-- Opening Marker --

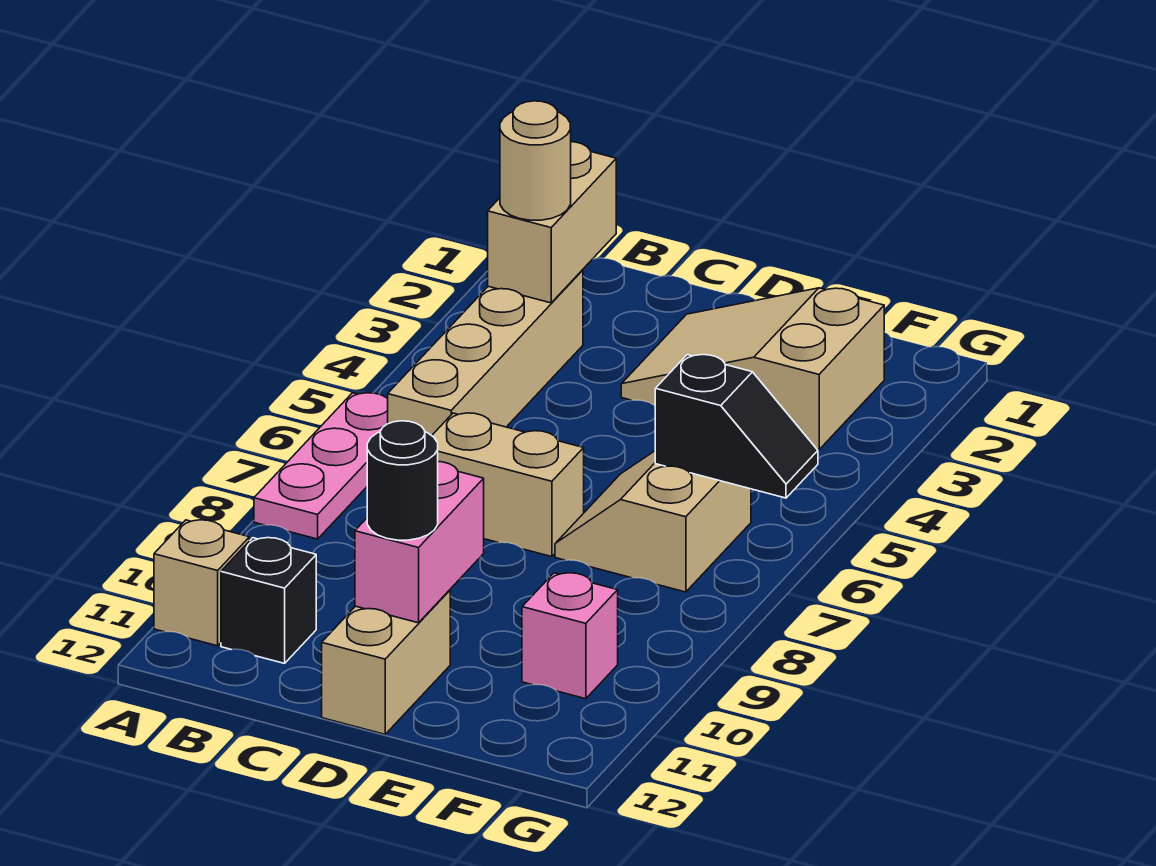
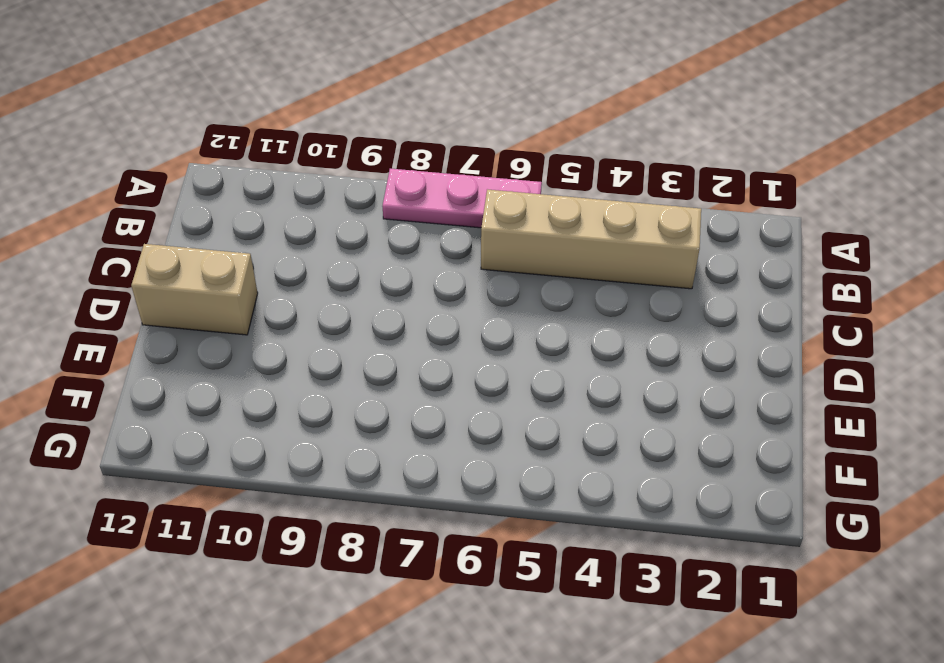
none -> tan brick A11 level 1
none -> black brick B11 level 1
none -> tan brick C7:D7 level 1

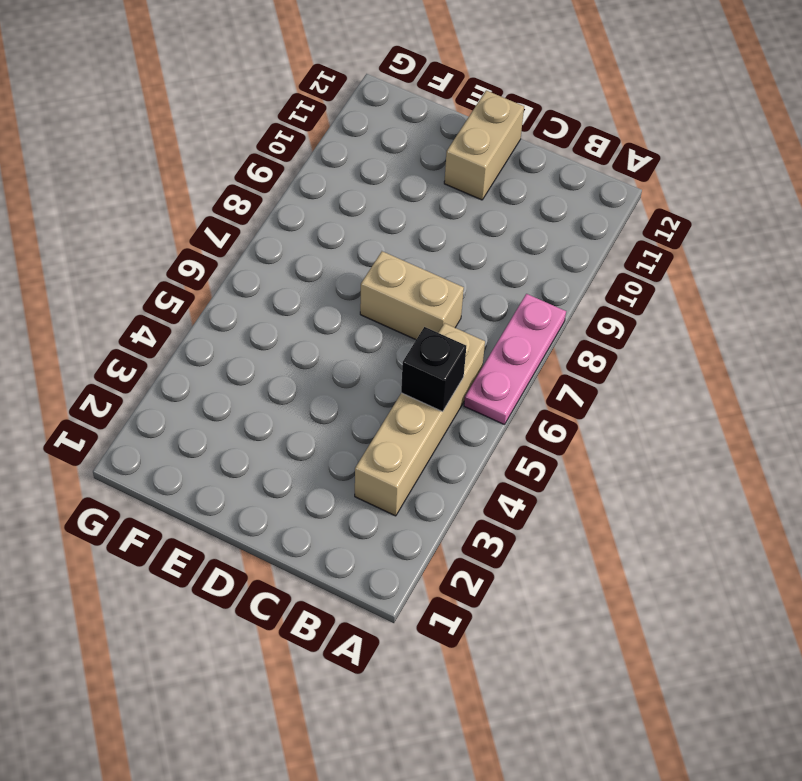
black brick B5 level 2 -> black brick B11 level 1
none -> tan brick A11 level 1
none -> tan slope D2:F3 level 1 top F
none -> tan slope E6:F7 level 1 top F

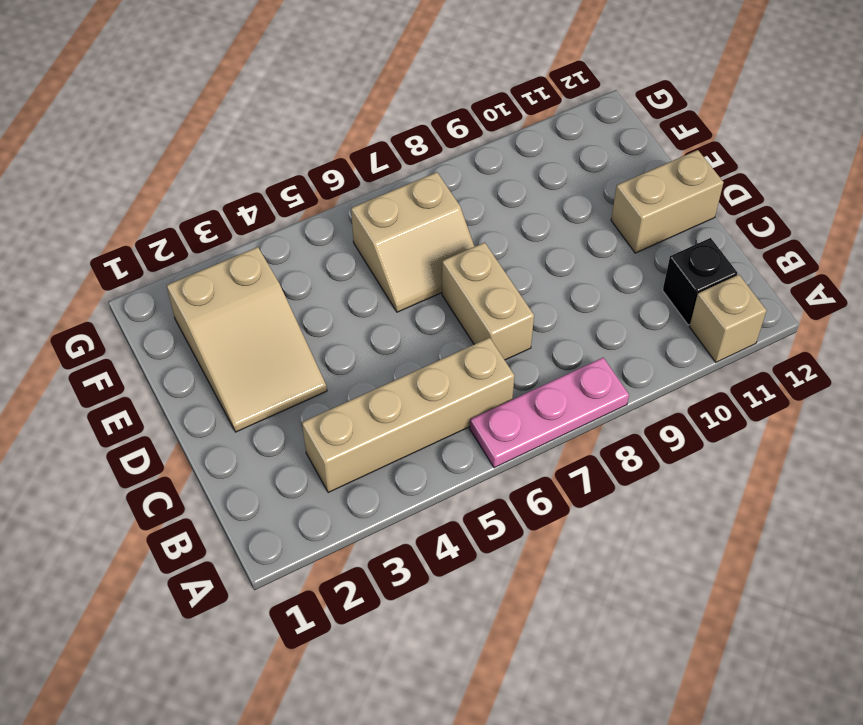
none -> pink brick F10 level 1
none -> tan brick B2:B3 level 2
none -> pink brick D10:D11 level 2

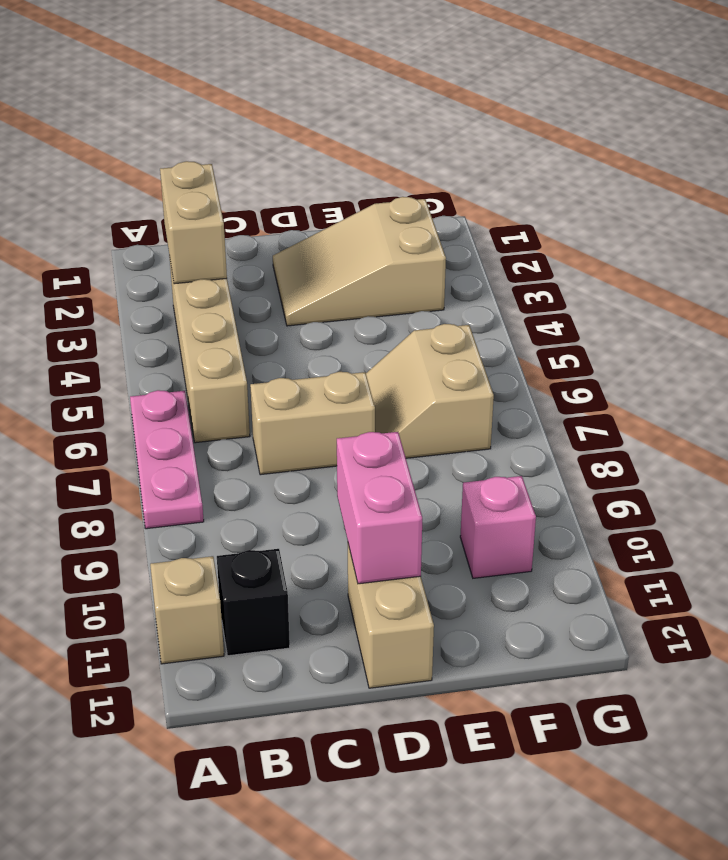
none -> black slope F6:G6 level 2 top F
none -> tan round brick B3 level 3
none -> black round brick D11 level 3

-- Closing Marker --

**WHAT YOU WILL DO:** Your response should contain each line of the entries above that holds the string "none".

**FINISHED EXERCISE:**
none -> tan brick A11 level 1
none -> black brick B11 level 1
none -> tan brick C7:D7 level 1
none -> tan brick A11 level 1
none -> tan slope D2:F3 level 1 top F
none -> tan slope E6:F7 level 1 top F
none -> pink brick F10 level 1
none -> tan brick B2:B3 level 2
none -> pink brick D10:D11 level 2
none -> black slope F6:G6 level 2 top F
none -> tan round brick B3 level 3
none -> black round brick D11 level 3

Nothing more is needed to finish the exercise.